> Problem to solve: The output should match the data below line for line.

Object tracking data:
BEGIN

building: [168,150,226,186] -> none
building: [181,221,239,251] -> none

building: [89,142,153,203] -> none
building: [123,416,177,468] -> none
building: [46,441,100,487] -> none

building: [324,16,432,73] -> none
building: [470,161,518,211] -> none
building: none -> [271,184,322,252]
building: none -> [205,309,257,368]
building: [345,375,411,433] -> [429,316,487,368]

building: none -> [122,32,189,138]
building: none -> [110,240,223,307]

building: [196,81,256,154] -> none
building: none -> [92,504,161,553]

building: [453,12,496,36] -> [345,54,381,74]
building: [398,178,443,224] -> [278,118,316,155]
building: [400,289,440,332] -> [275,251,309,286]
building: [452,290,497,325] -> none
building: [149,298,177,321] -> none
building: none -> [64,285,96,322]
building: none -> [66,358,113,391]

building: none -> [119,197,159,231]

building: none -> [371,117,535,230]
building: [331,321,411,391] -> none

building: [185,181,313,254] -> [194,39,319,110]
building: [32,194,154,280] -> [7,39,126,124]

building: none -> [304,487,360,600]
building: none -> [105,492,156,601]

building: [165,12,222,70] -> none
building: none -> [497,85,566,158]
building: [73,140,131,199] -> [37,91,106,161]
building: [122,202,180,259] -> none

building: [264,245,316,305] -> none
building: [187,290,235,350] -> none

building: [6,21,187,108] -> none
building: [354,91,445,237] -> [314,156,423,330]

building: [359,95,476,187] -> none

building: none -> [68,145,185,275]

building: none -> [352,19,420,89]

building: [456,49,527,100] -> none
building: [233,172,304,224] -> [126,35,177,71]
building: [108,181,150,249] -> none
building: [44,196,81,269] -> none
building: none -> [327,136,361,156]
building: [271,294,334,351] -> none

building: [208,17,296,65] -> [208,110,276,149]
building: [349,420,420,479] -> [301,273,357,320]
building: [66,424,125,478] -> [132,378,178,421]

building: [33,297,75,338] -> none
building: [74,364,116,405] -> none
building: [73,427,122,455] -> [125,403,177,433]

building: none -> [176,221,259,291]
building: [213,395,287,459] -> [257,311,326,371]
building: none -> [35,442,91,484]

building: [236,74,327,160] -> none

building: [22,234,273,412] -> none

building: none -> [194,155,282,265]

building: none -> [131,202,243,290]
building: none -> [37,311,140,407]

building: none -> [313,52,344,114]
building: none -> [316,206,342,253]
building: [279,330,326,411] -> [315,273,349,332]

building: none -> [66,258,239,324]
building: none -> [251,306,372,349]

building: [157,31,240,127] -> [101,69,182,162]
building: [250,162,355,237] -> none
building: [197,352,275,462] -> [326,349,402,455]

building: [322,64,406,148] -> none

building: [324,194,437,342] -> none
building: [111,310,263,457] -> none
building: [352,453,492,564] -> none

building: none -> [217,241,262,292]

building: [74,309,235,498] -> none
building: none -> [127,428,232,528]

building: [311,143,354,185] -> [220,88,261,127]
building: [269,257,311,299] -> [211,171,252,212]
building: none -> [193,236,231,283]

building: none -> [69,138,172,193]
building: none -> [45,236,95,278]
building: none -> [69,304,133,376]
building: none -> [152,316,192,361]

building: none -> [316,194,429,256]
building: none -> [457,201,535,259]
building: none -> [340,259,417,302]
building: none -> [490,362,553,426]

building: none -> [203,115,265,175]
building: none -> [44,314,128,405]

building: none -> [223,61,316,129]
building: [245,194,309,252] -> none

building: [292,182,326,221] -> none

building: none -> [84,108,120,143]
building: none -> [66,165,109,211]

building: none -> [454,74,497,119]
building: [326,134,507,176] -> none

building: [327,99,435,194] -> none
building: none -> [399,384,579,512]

END

> Solution to this problem:
building: [168,150,226,186] -> none
building: [181,221,239,251] -> none

building: [89,142,153,203] -> none
building: [123,416,177,468] -> none
building: [46,441,100,487] -> none

building: [324,16,432,73] -> none
building: [470,161,518,211] -> none
building: none -> [271,184,322,252]
building: none -> [205,309,257,368]
building: [345,375,411,433] -> [429,316,487,368]

building: none -> [122,32,189,138]
building: none -> [110,240,223,307]

building: [196,81,256,154] -> none
building: none -> [92,504,161,553]

building: [453,12,496,36] -> [345,54,381,74]
building: [398,178,443,224] -> [278,118,316,155]
building: [400,289,440,332] -> [275,251,309,286]
building: [452,290,497,325] -> none
building: [149,298,177,321] -> none
building: none -> [64,285,96,322]
building: none -> [66,358,113,391]

building: none -> [119,197,159,231]

building: none -> [371,117,535,230]
building: [331,321,411,391] -> none

building: [185,181,313,254] -> [194,39,319,110]
building: [32,194,154,280] -> [7,39,126,124]

building: none -> [304,487,360,600]
building: none -> [105,492,156,601]

building: [165,12,222,70] -> none
building: none -> [497,85,566,158]
building: [73,140,131,199] -> [37,91,106,161]
building: [122,202,180,259] -> none

building: [264,245,316,305] -> none
building: [187,290,235,350] -> none

building: [6,21,187,108] -> none
building: [354,91,445,237] -> [314,156,423,330]

building: [359,95,476,187] -> none

building: none -> [68,145,185,275]

building: none -> [352,19,420,89]

building: [456,49,527,100] -> none
building: [233,172,304,224] -> [126,35,177,71]
building: [108,181,150,249] -> none
building: [44,196,81,269] -> none
building: none -> [327,136,361,156]
building: [271,294,334,351] -> none

building: [208,17,296,65] -> [208,110,276,149]
building: [349,420,420,479] -> [301,273,357,320]
building: [66,424,125,478] -> [132,378,178,421]

building: [33,297,75,338] -> none
building: [74,364,116,405] -> none
building: [73,427,122,455] -> [125,403,177,433]

building: none -> [176,221,259,291]
building: [213,395,287,459] -> [257,311,326,371]
building: none -> [35,442,91,484]

building: [236,74,327,160] -> none

building: [22,234,273,412] -> none

building: none -> [194,155,282,265]

building: none -> [131,202,243,290]
building: none -> [37,311,140,407]

building: none -> [313,52,344,114]
building: none -> [316,206,342,253]
building: [279,330,326,411] -> [315,273,349,332]

building: none -> [66,258,239,324]
building: none -> [251,306,372,349]

building: [157,31,240,127] -> [101,69,182,162]
building: [250,162,355,237] -> none
building: [197,352,275,462] -> [326,349,402,455]

building: [322,64,406,148] -> none

building: [324,194,437,342] -> none
building: [111,310,263,457] -> none
building: [352,453,492,564] -> none

building: none -> [217,241,262,292]

building: [74,309,235,498] -> none
building: none -> [127,428,232,528]

building: [311,143,354,185] -> [220,88,261,127]
building: [269,257,311,299] -> [211,171,252,212]
building: none -> [193,236,231,283]

building: none -> [69,138,172,193]
building: none -> [45,236,95,278]
building: none -> [69,304,133,376]
building: none -> [152,316,192,361]

building: none -> [316,194,429,256]
building: none -> [457,201,535,259]
building: none -> [340,259,417,302]
building: none -> [490,362,553,426]

building: none -> [203,115,265,175]
building: none -> [44,314,128,405]

building: none -> [223,61,316,129]
building: [245,194,309,252] -> none

building: [292,182,326,221] -> none

building: none -> [84,108,120,143]
building: none -> [66,165,109,211]

building: none -> [454,74,497,119]
building: [326,134,507,176] -> none

building: [327,99,435,194] -> none
building: none -> [399,384,579,512]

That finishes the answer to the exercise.